Lines with the word "glasses" in them must be copied from the records below.

··· The input

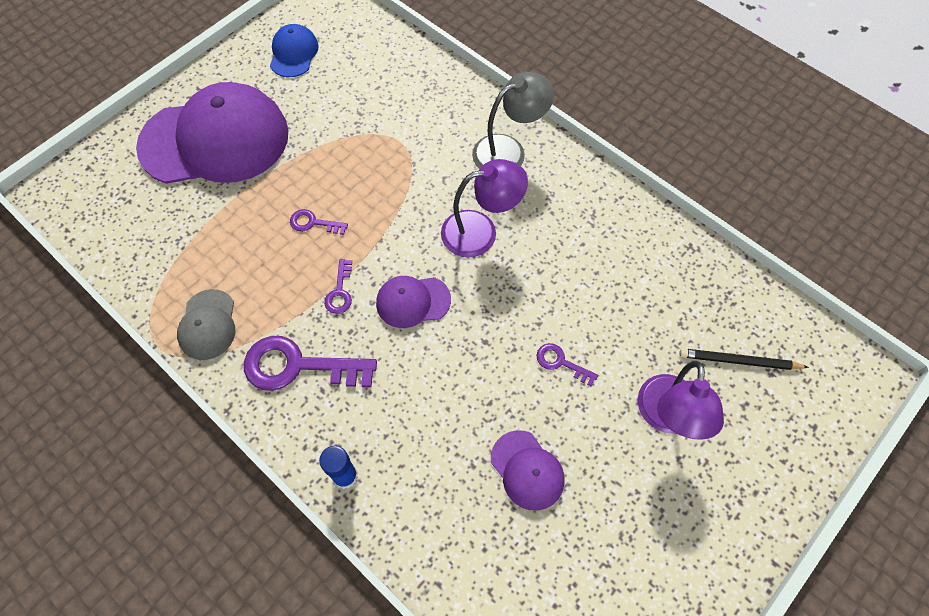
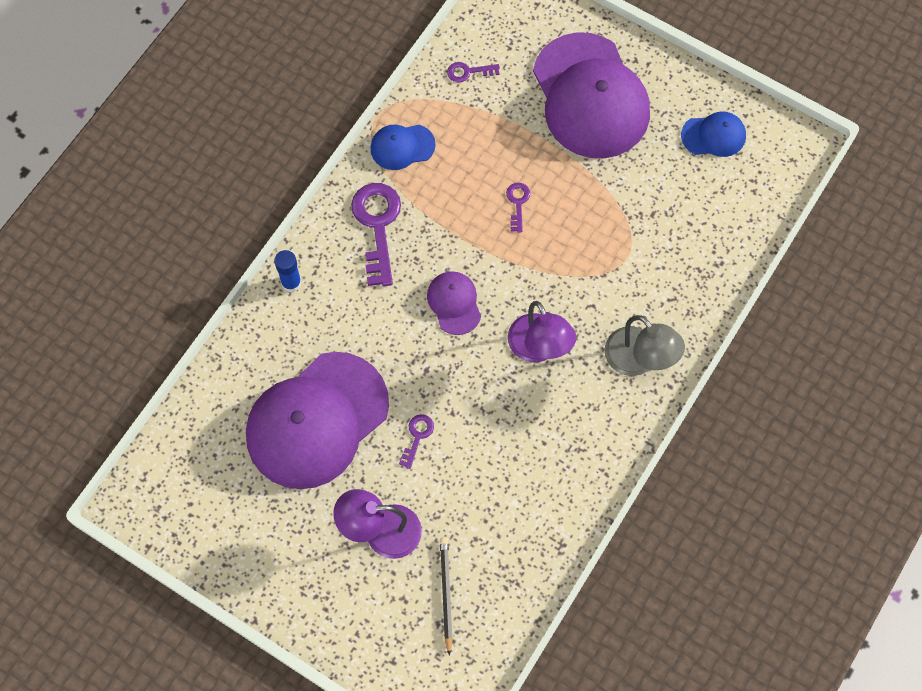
camera: 80 degrees right, 5 degrees up
grey cap [177,289,235,360] -> blue cap [370,125,435,170]
purple key [324,259,352,314] -> purple key moved to [447,62,500,83]
purple cap [491,430,564,511] -> purple cap [246,352,389,489], size x2.21

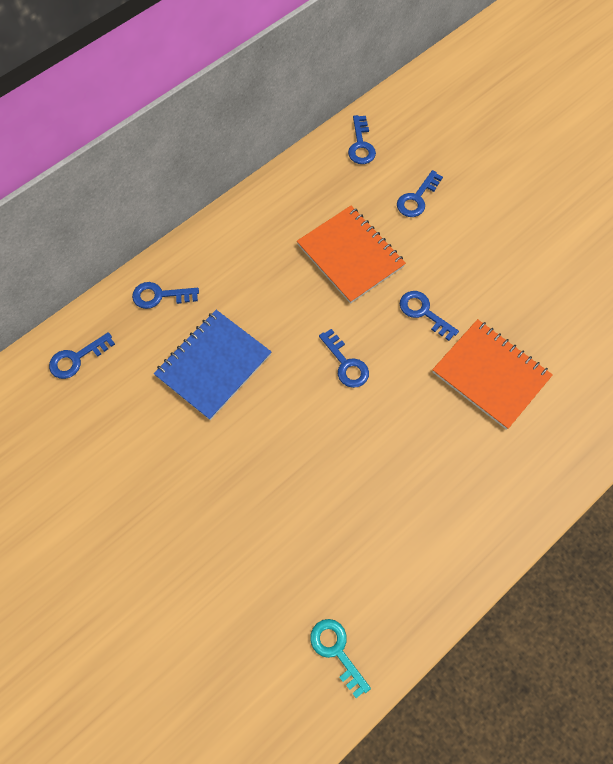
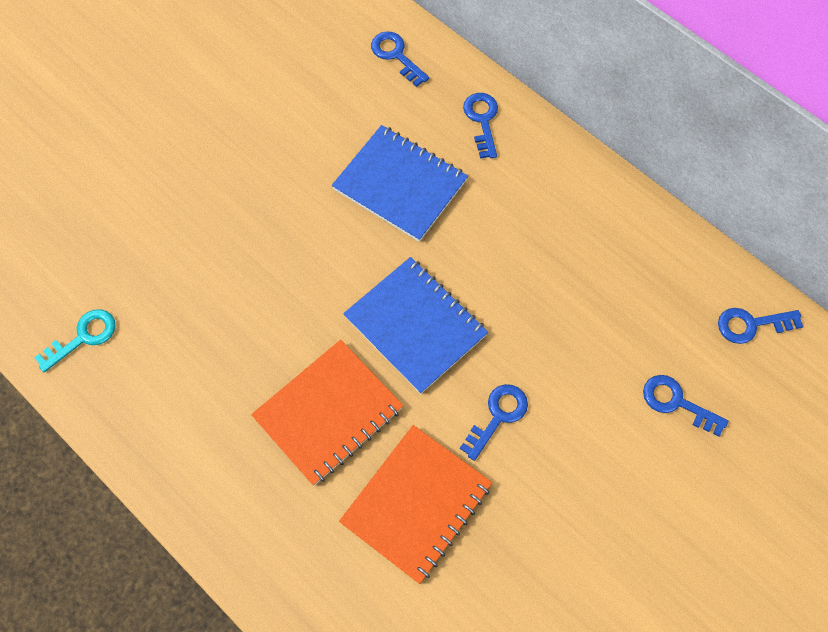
camera: 85 degrees right, 0 degrees up
orange notebook [297,206,406,304] -> orange notebook moved to [251,340,403,485]
blue key [319,329,369,388] -> blue notebook [343,257,488,394]

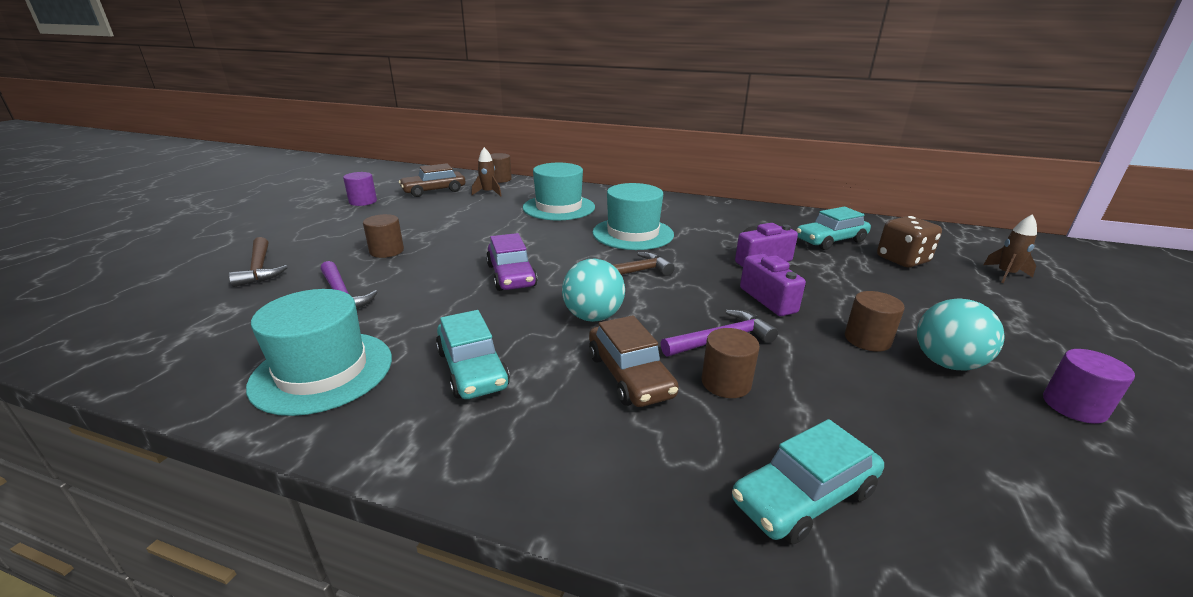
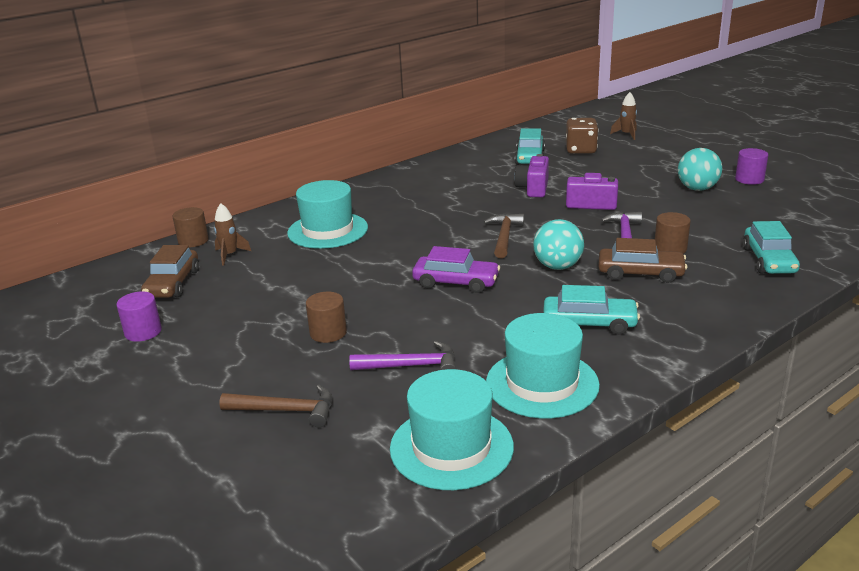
camera: 55 degrees left, 0 degrees up
turquoise hat [593,183,674,250] -> turquoise hat moved to [390,369,514,490]
brown cylinder [845,291,905,352] -> none

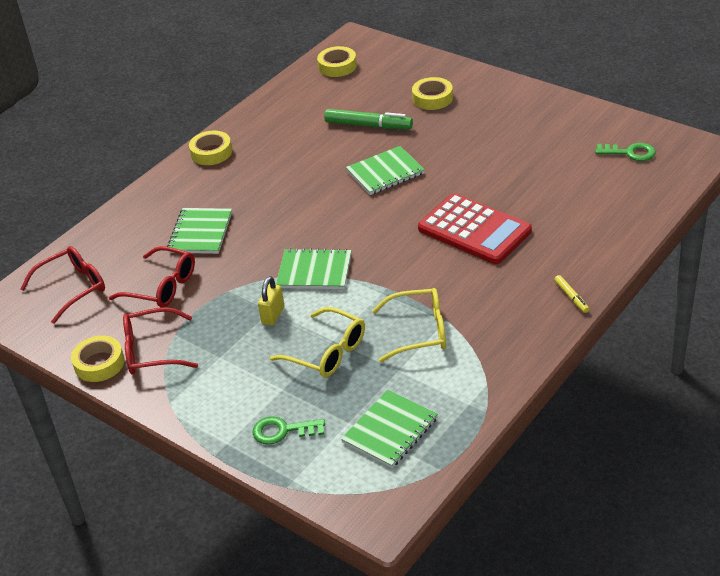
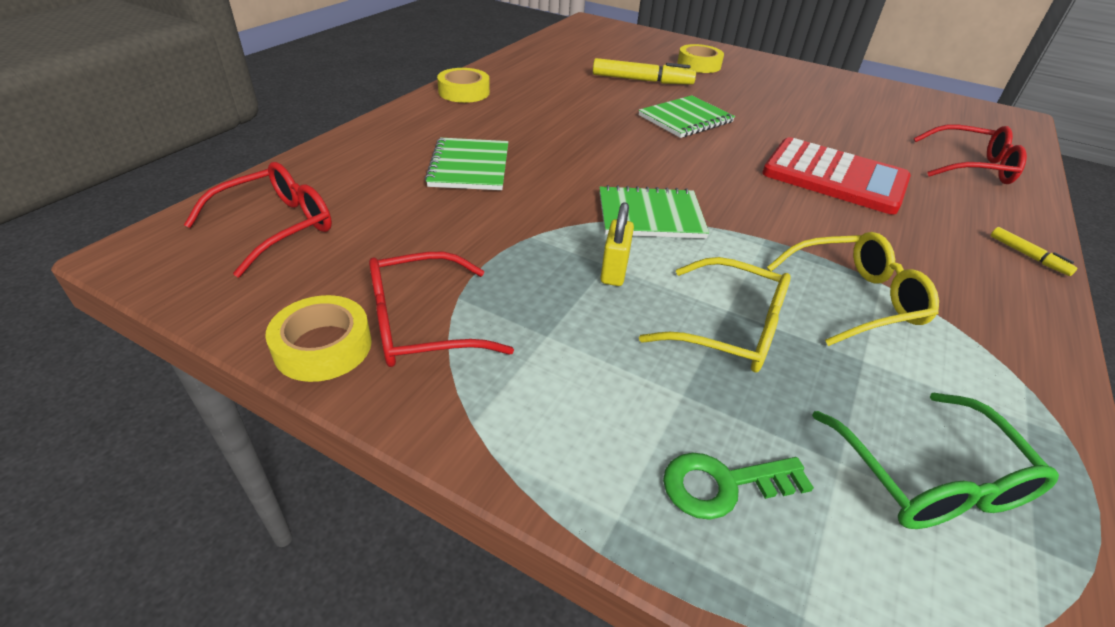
camera: 15 degrees left, 0 degrees up
red glasses [109,246,195,308] -> red glasses moved to [914,124,1027,184]
yellow tape [317,46,357,77] -> none
green marker [324,109,413,129] -> yellow marker [593,58,696,85]
green notebook [341,390,438,468] -> green glasses [812,393,1059,529]
green key [595,143,656,161] -> none

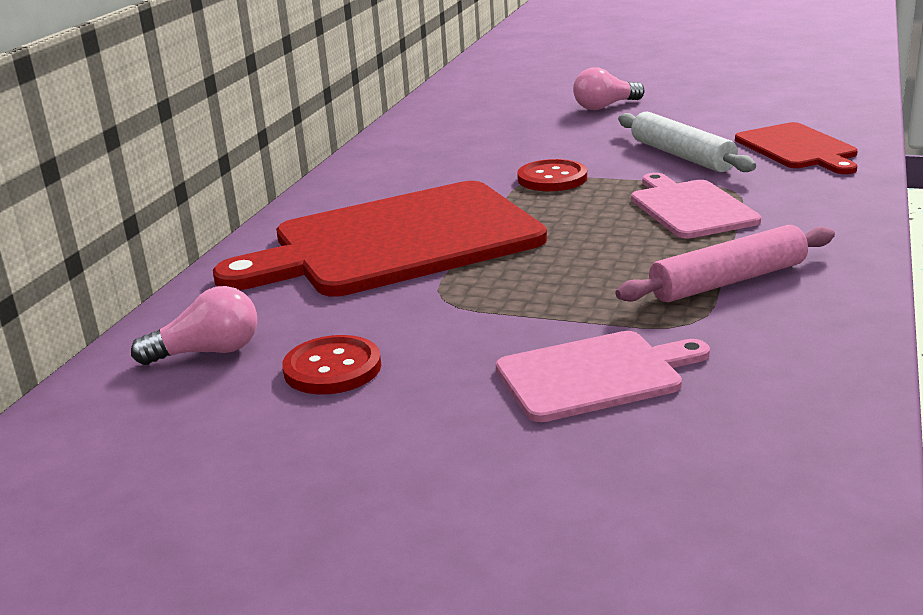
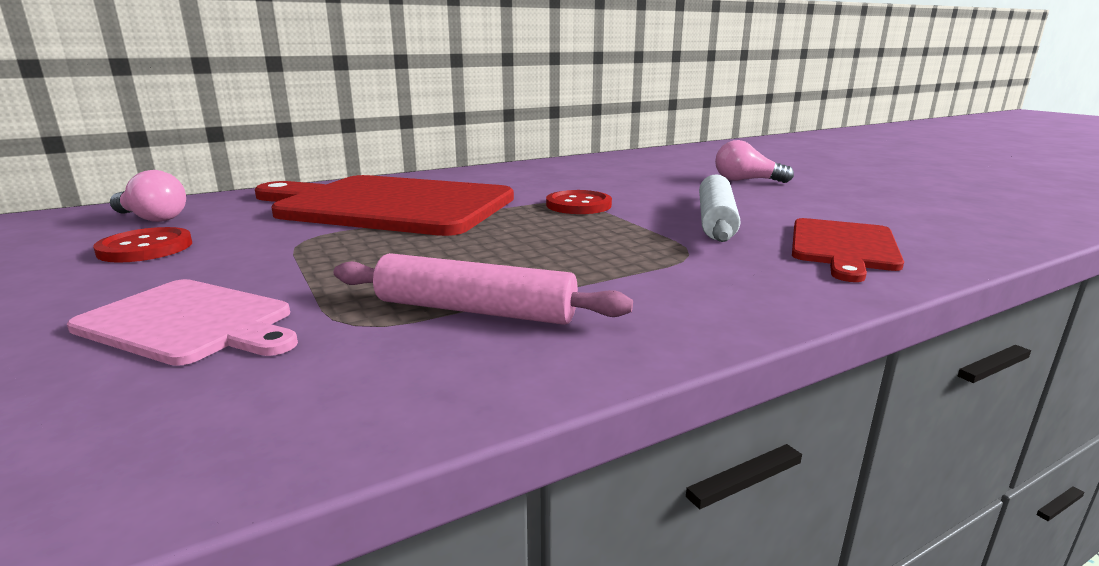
camera: 40 degrees right, 5 degrees down
pink cutting board [631,173,761,239] -> none

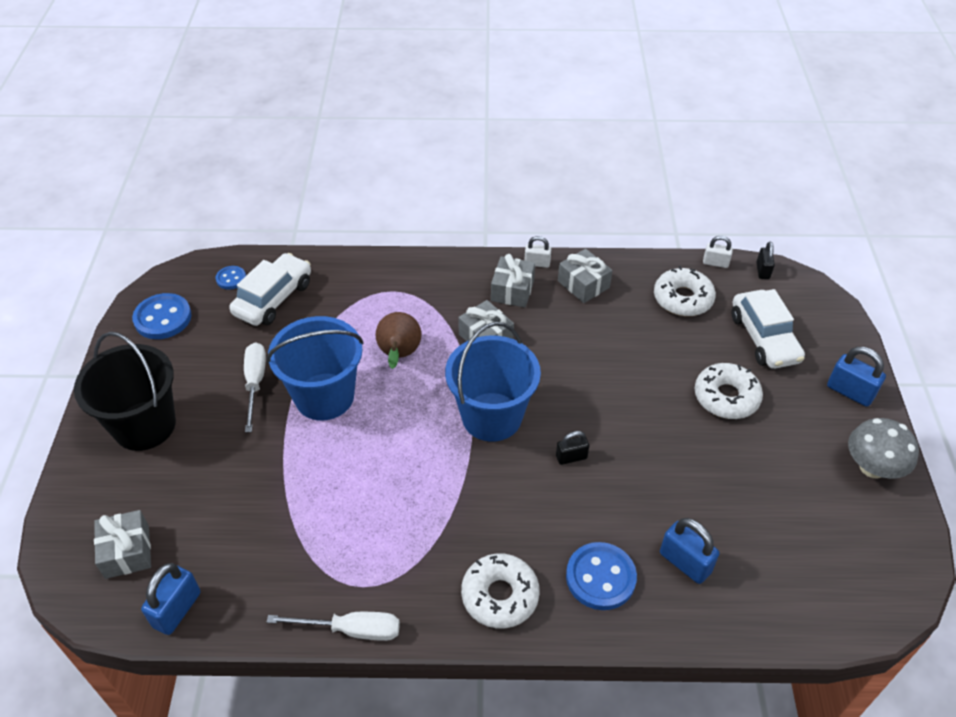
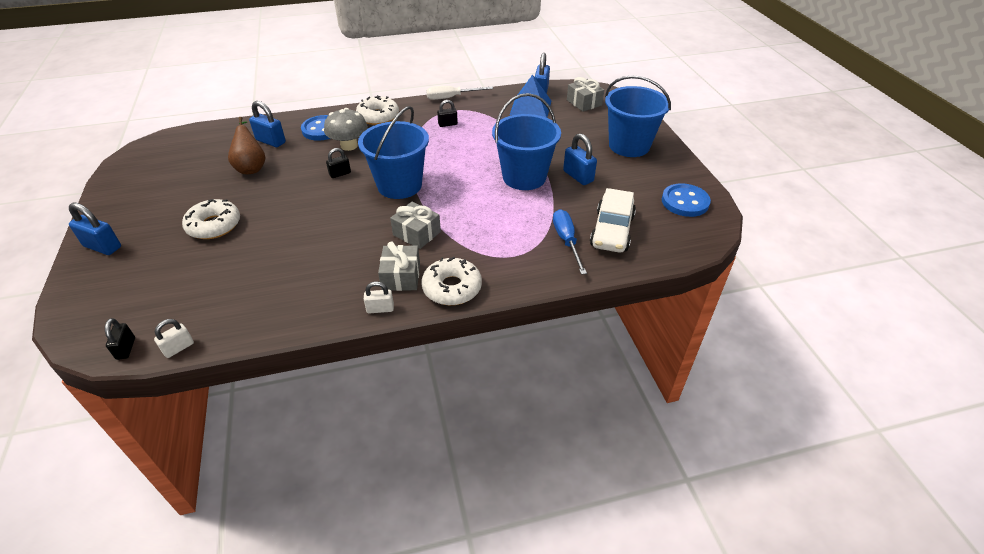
camera: 165 degrees right, 5 degrees down
black bucket [74,331,176,451] -> blue bucket [605,75,671,157]
blue button [216,266,246,289] -> none
white screwdriver [244,342,266,433] -> blue padlock [563,133,597,185]
brown pear [375,312,422,369] -> brown pear moved to [228,117,266,174]
grey gift [558,249,613,303] -> none
white donut [654,266,716,316] -> white donut moved to [421,257,482,305]
white padlock [703,236,733,268] -> white padlock turned 45 degrees counterclockwise [154,319,194,358]
white car [732,289,805,369] -> none
grey mushroom [848,418,919,479] -> grey mushroom moved to [324,108,368,151]
none -> black padlock [437,100,458,127]
none -> blue pyramid [510,75,551,118]
none -> blue screwdriver [553,209,587,275]

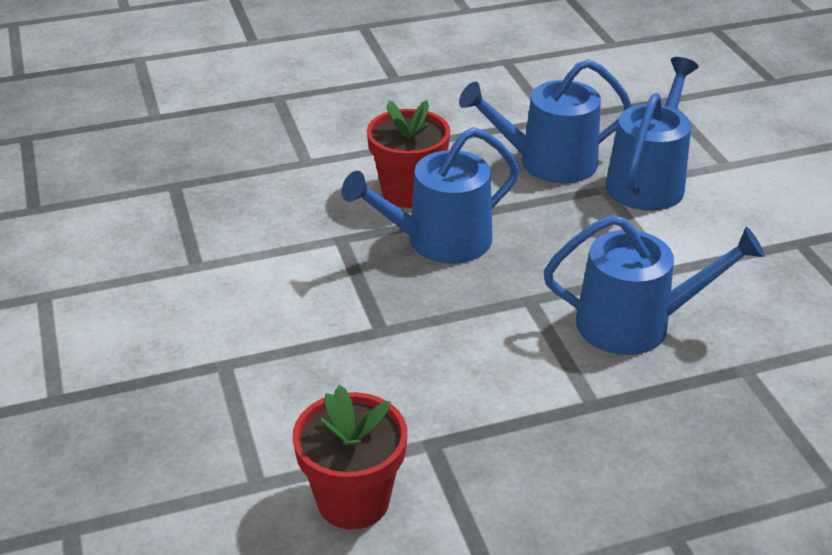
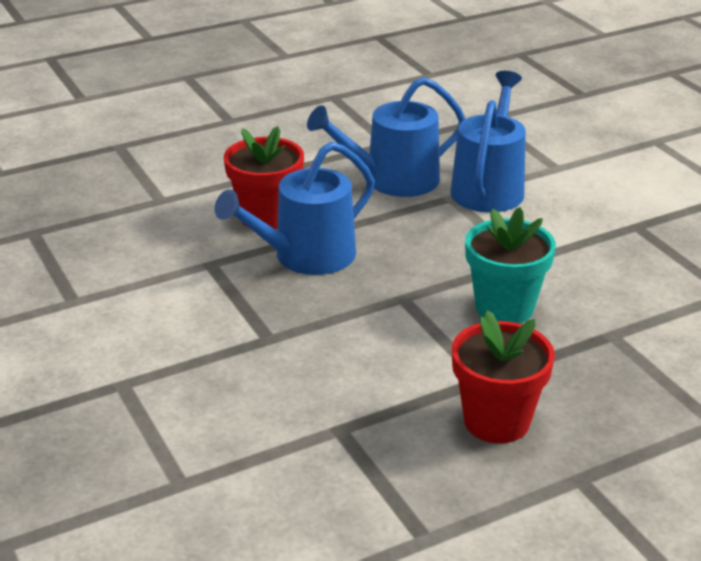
camera: 10 degrees left, 5 degrees down
red flower pot [293,385,407,529] -> red flower pot moved to [452,310,555,443]
blue watering can [544,215,765,355] -> turquoise flower pot [465,207,556,324]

······

Result of the task
red glasses [109,246,195,308] -> red glasses moved to [914,124,1027,184]
green notebook [341,390,438,468] -> green glasses [812,393,1059,529]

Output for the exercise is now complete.